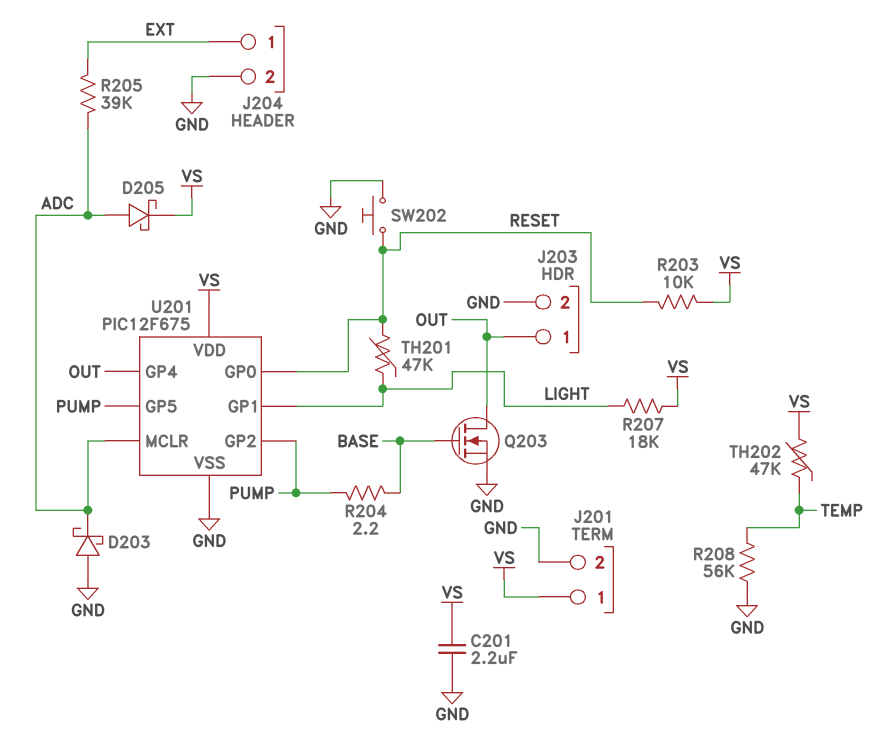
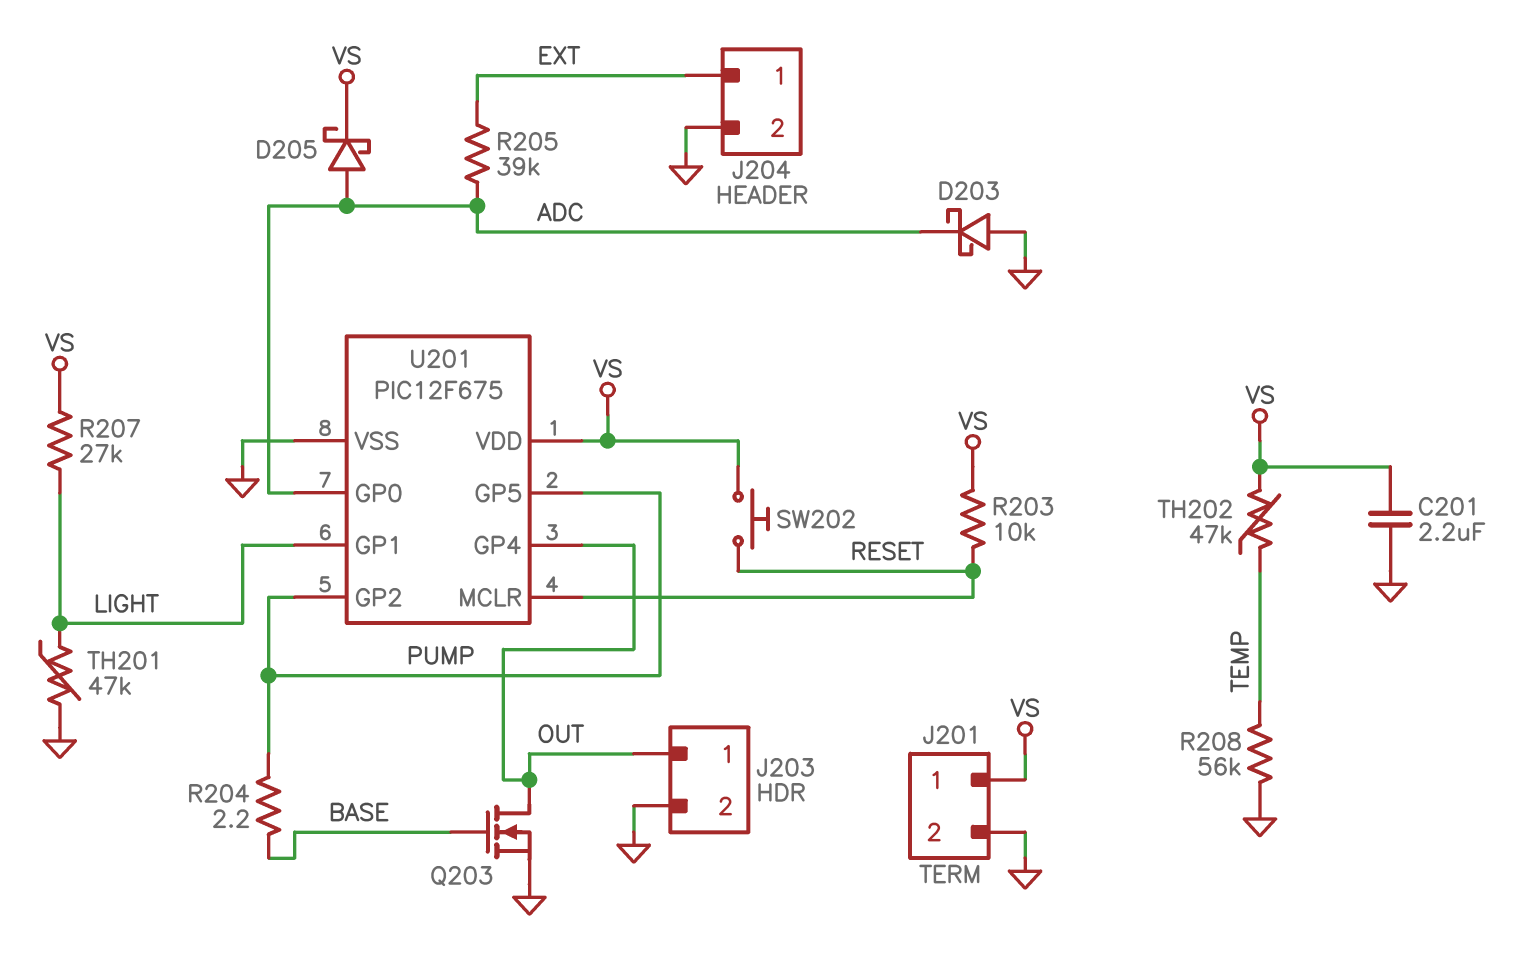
R207: 18k (LIGHT, VS) -> 27k (LIGHT, VS)
SW202: button (GND, RESET) -> button (RESET, VS)
TH201: 47k (LIGHT, RESET) -> 47k (GND, LIGHT)
U201 pin GP0: RESET -> ADC
U201 pin MCLR: ADC -> RESET

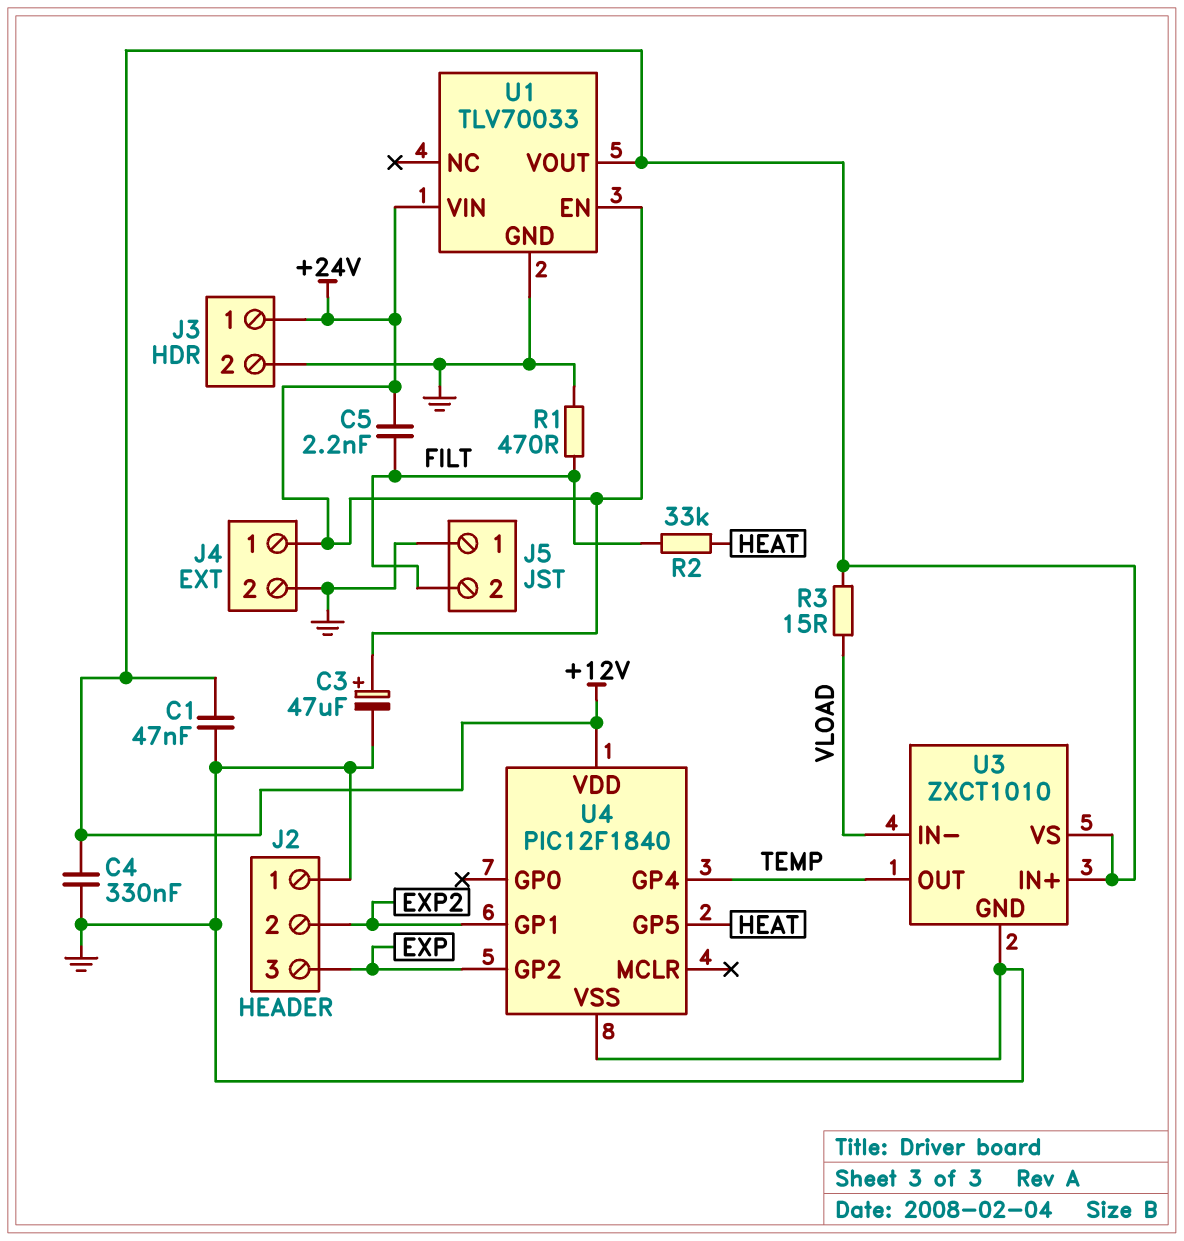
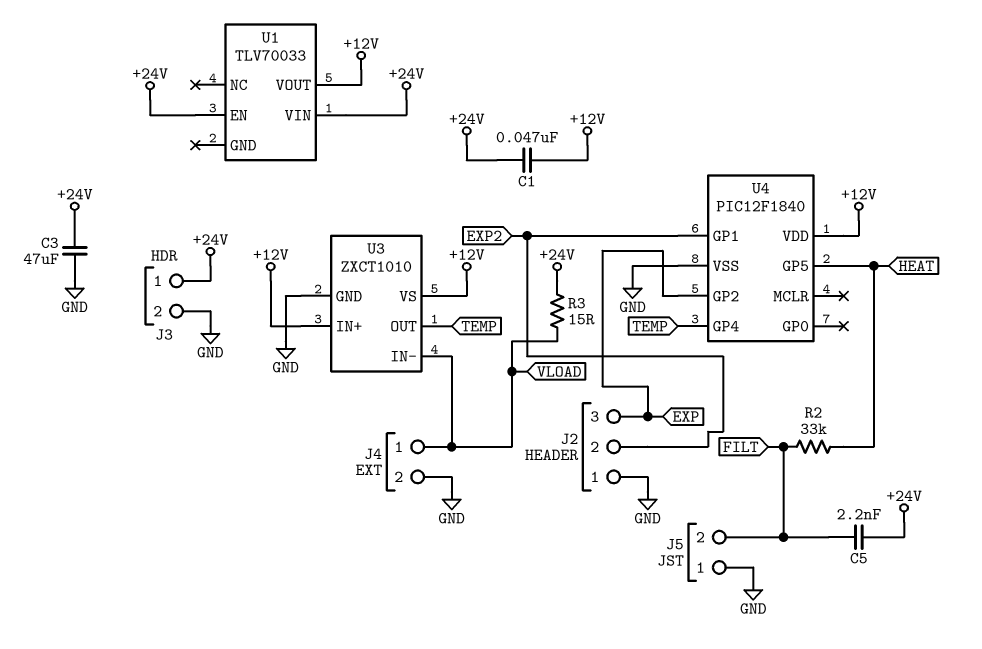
C1: 47nF (+12V, GND) -> 47nF (+12V, +24V)
C3: 47uF (plus +24V, minus GND) -> 47uF (+24V, GND)
C4: 330nF (+12V, GND) -> none
J4 pin 1: +24V -> VLOAD
R1: 470 (FILT, GND) -> none
R3: 15 (+12V, VLOAD) -> 15 (+24V, VLOAD)
U1 pin GND: GND -> none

=-=-=-=-=

> _Your goal_: The answer must consist of every line from the listing above that includes the word "VLOAD".

> _Task answer_:
J4 pin 1: +24V -> VLOAD
R3: 15 (+12V, VLOAD) -> 15 (+24V, VLOAD)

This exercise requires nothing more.